**REQUIRED WORK**
Required from the data below: the exact lines starting at the line containing "BUZZER3 pin IO: GP9 -> GP21" and ending at the line containing "SONAR2 pin TRIG: GP10 -> GP6", with both ends kept and all pictures dropped.

**EXERCISE MATERIALS**
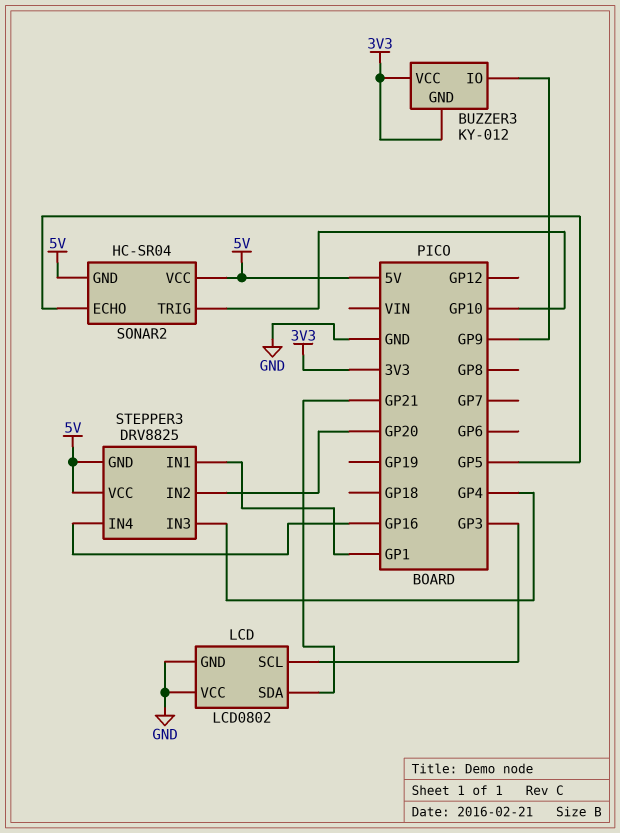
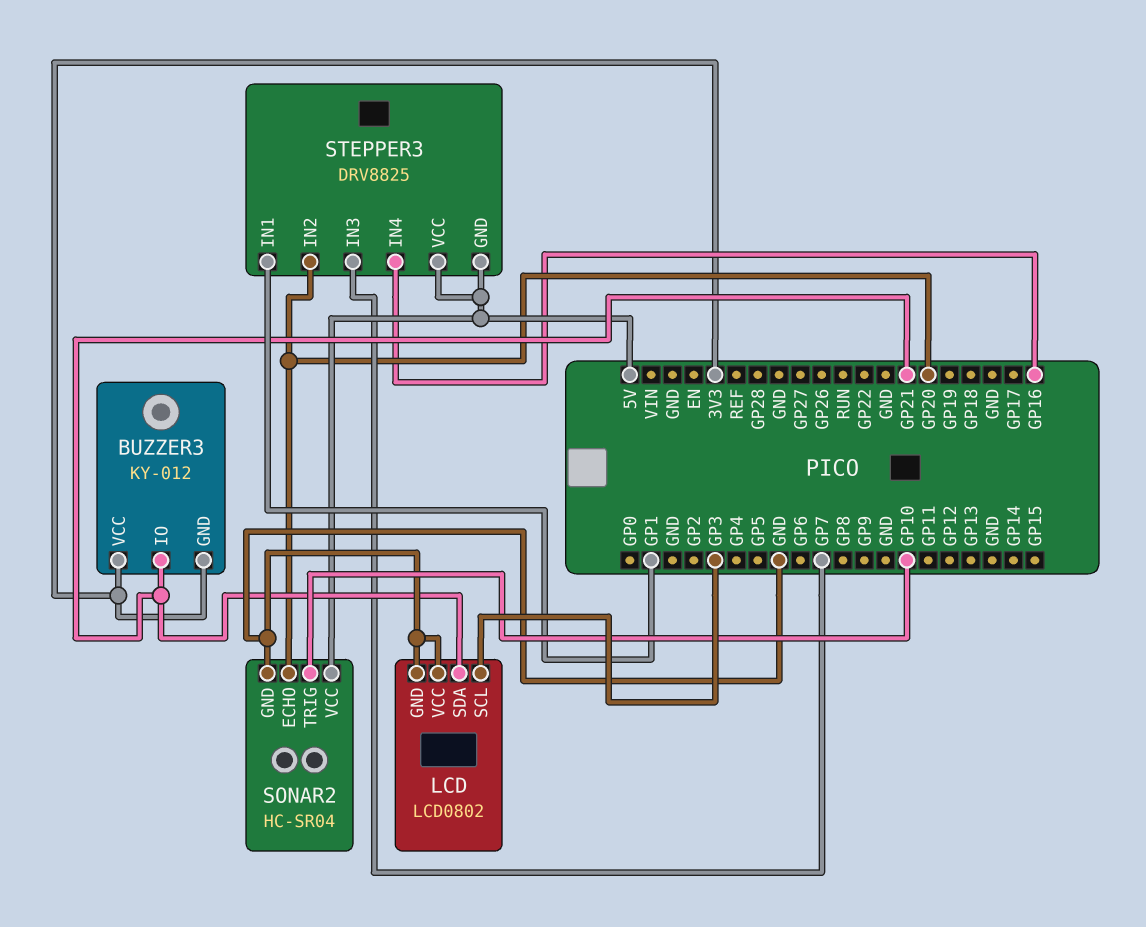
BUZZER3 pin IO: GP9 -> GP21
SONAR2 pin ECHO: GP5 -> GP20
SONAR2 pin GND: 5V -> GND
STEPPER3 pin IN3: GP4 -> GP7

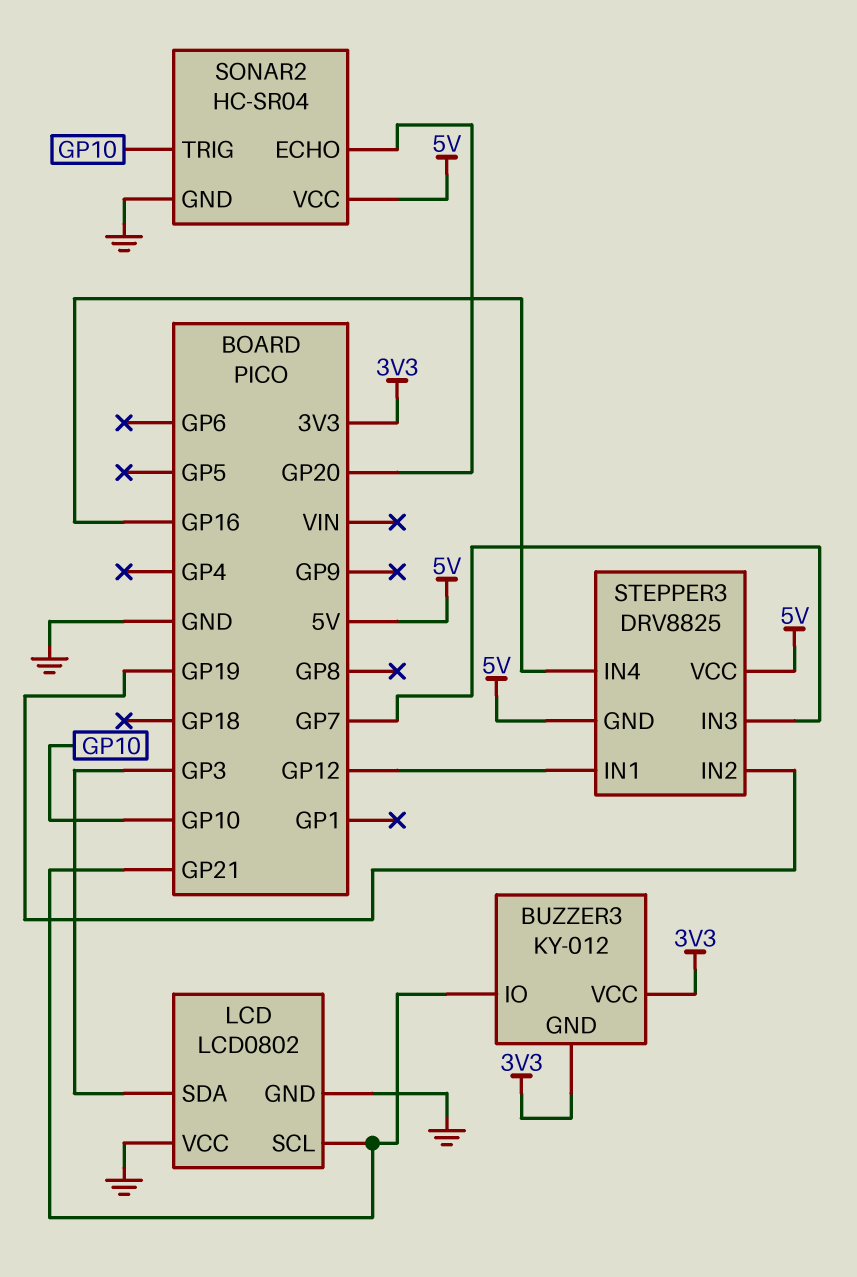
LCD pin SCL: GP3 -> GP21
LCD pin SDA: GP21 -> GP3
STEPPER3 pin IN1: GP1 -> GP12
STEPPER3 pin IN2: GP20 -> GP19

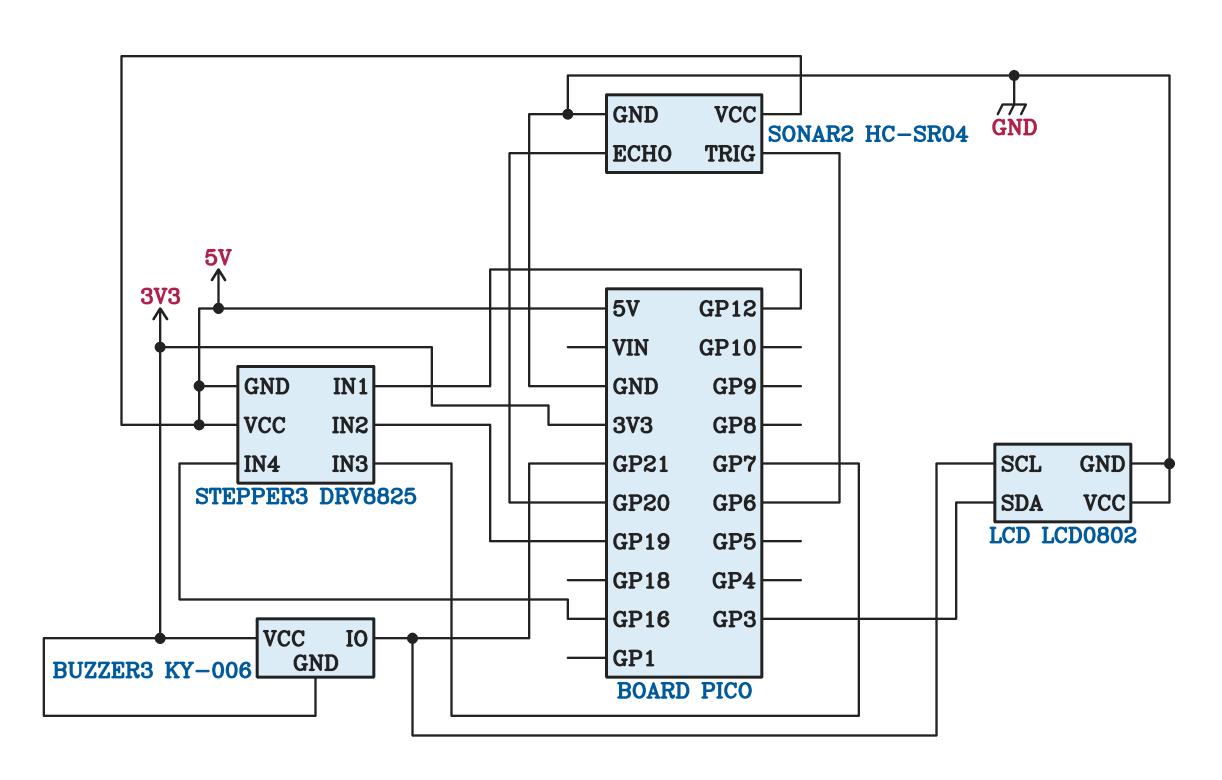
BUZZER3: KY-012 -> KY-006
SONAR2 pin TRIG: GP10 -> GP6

...

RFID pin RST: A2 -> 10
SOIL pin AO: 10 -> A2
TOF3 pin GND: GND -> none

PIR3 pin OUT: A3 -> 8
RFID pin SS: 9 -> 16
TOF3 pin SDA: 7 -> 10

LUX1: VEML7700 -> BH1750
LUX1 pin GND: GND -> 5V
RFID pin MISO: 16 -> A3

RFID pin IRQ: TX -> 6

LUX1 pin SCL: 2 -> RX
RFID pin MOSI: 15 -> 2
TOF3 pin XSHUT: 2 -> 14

**EXERCISE SOLUTION**
BUZZER3 pin IO: GP9 -> GP21
SONAR2 pin ECHO: GP5 -> GP20
SONAR2 pin GND: 5V -> GND
STEPPER3 pin IN3: GP4 -> GP7

LCD pin SCL: GP3 -> GP21
LCD pin SDA: GP21 -> GP3
STEPPER3 pin IN1: GP1 -> GP12
STEPPER3 pin IN2: GP20 -> GP19

BUZZER3: KY-012 -> KY-006
SONAR2 pin TRIG: GP10 -> GP6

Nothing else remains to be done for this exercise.